### Data supplied
==*==

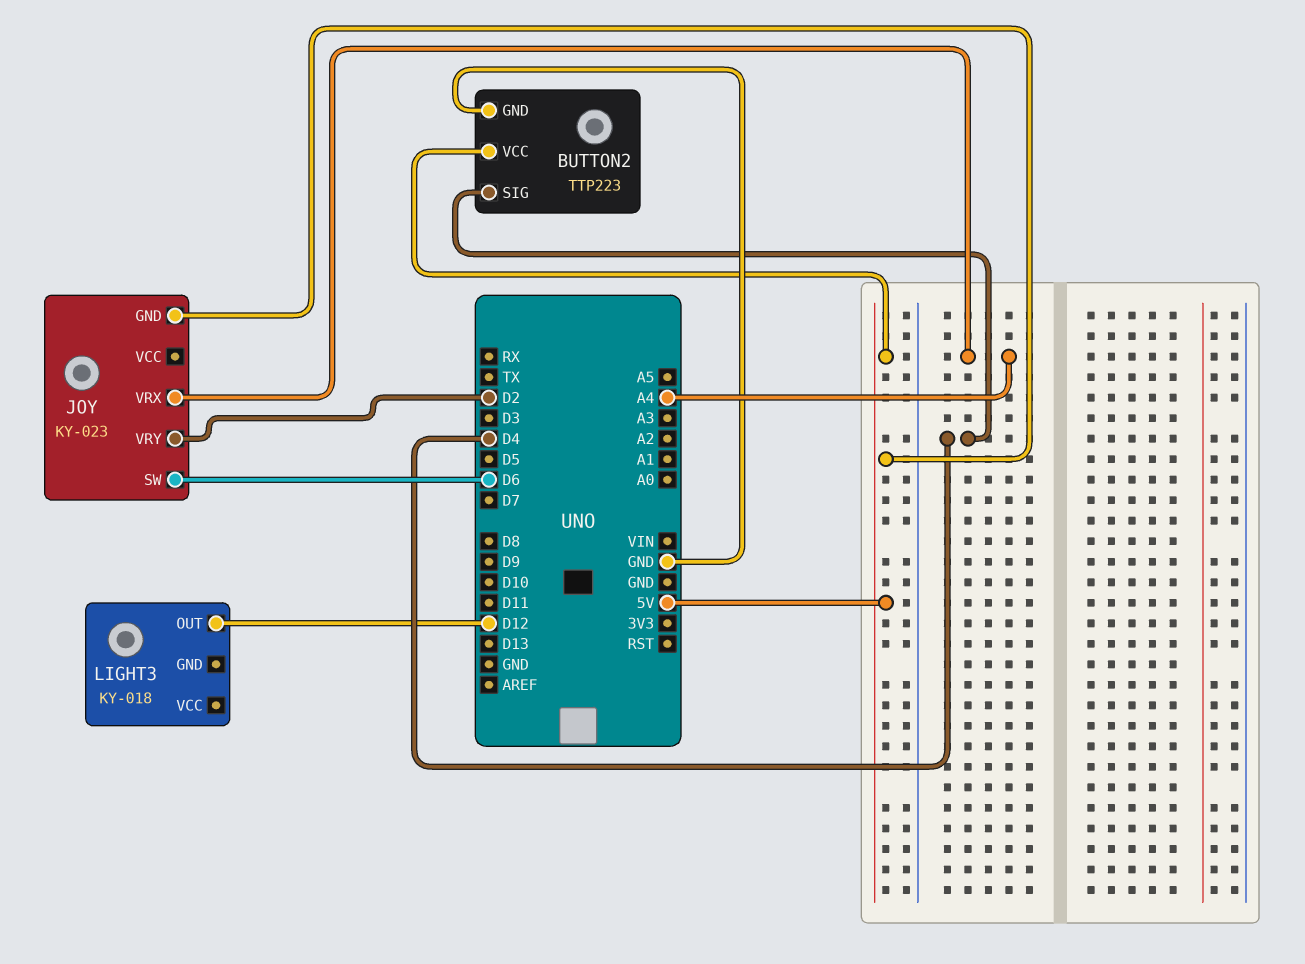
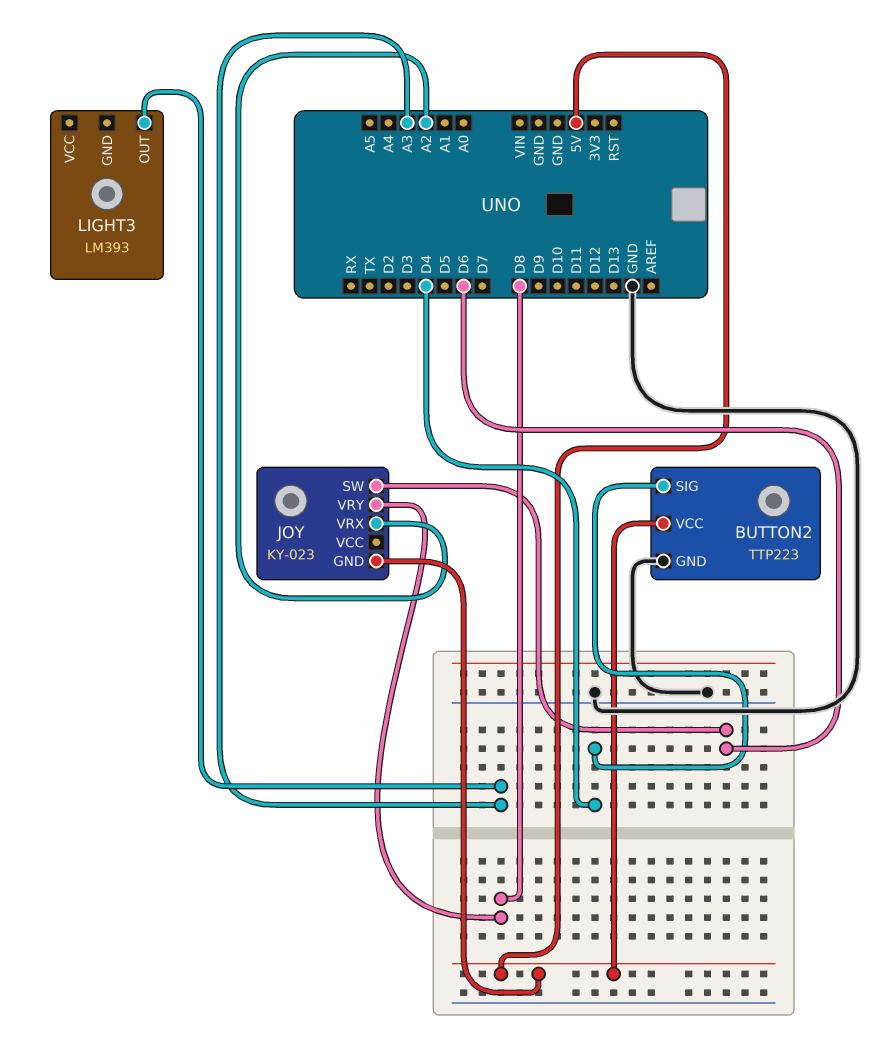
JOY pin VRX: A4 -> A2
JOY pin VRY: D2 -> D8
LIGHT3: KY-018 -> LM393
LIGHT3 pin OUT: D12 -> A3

==*==

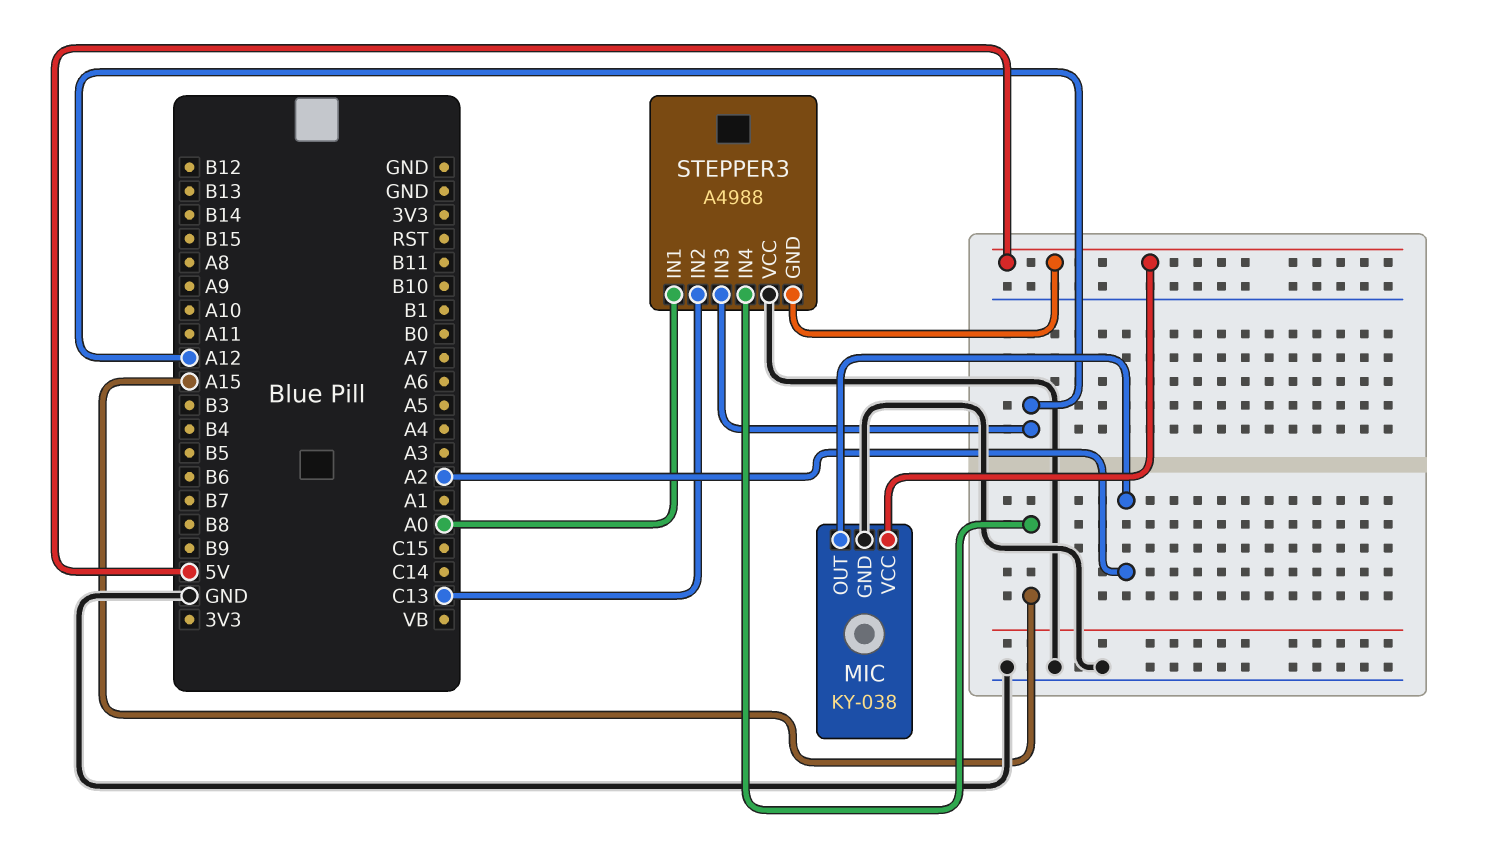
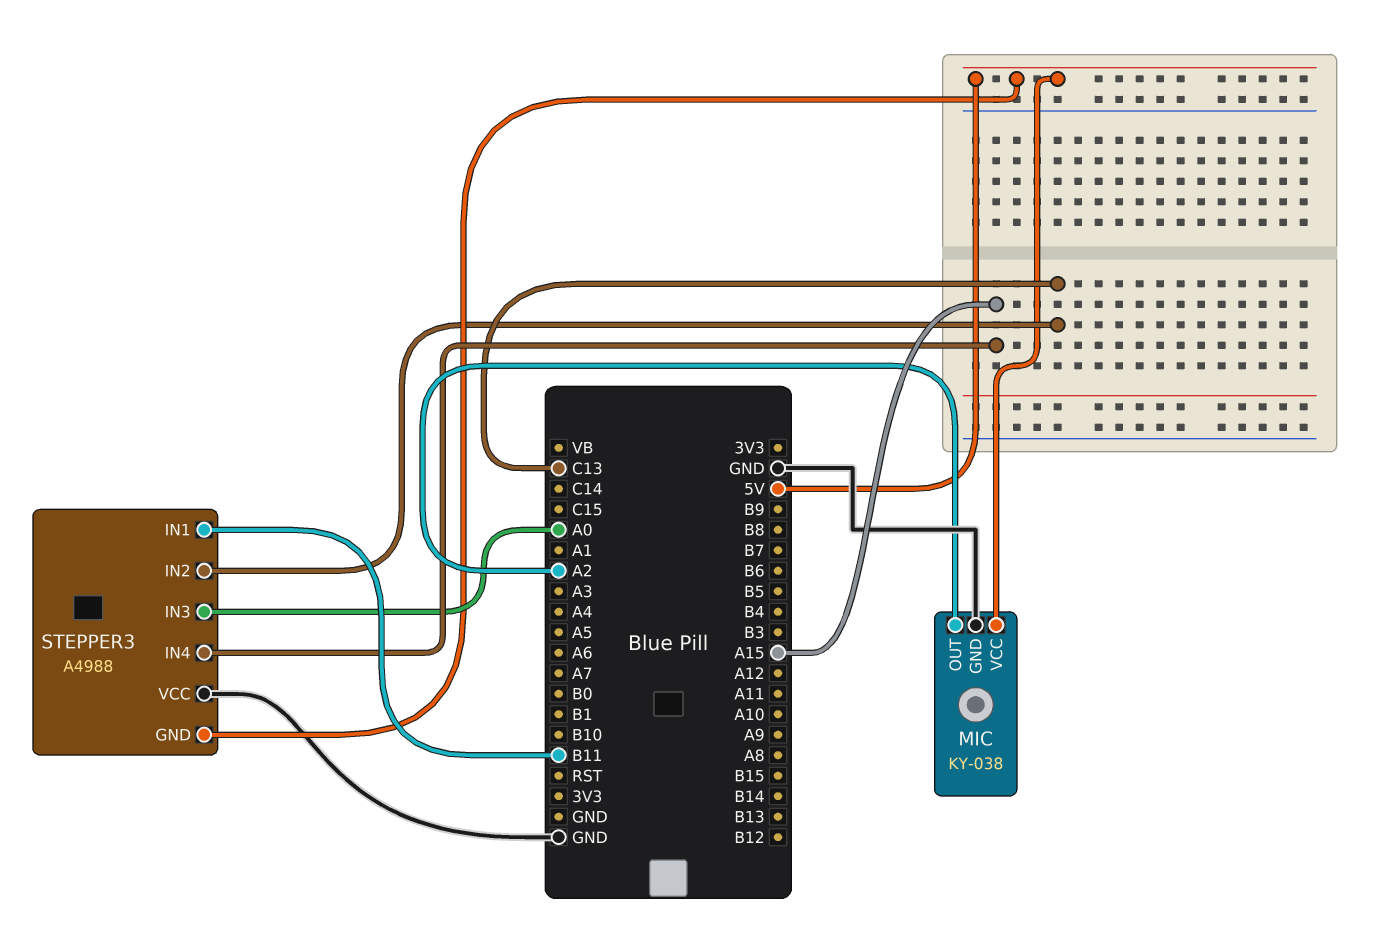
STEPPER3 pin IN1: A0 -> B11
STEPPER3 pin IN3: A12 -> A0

==*==

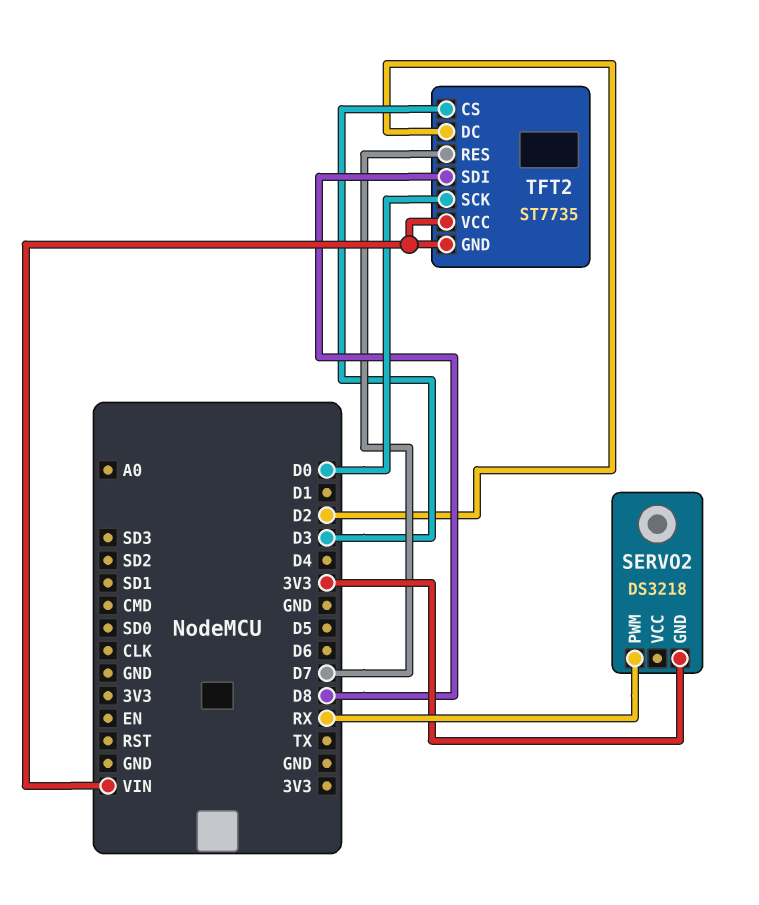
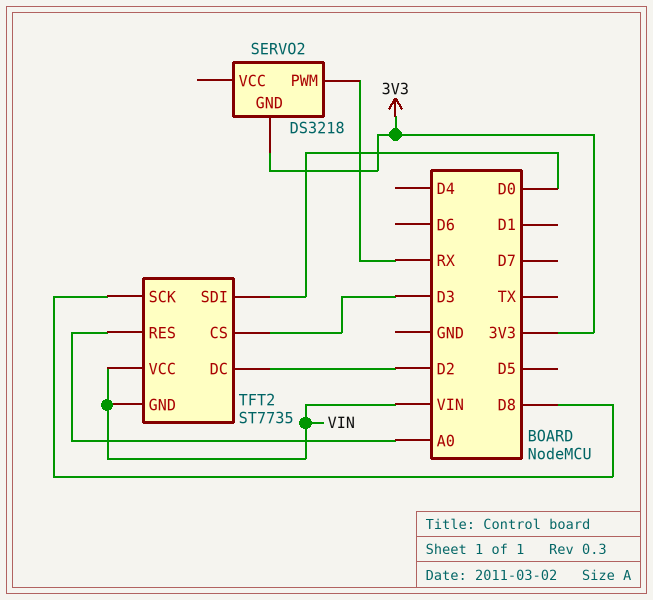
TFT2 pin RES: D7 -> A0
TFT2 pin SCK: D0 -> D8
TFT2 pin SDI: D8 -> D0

==*==

### The task
What you give back must be the stretch above, starting at the line with "JOY pin VRX: A4 -> A2" and ending at the line with "LIGHT3 pin OUT: D12 -> A3", copied exactly.

### Expected output
JOY pin VRX: A4 -> A2
JOY pin VRY: D2 -> D8
LIGHT3: KY-018 -> LM393
LIGHT3 pin OUT: D12 -> A3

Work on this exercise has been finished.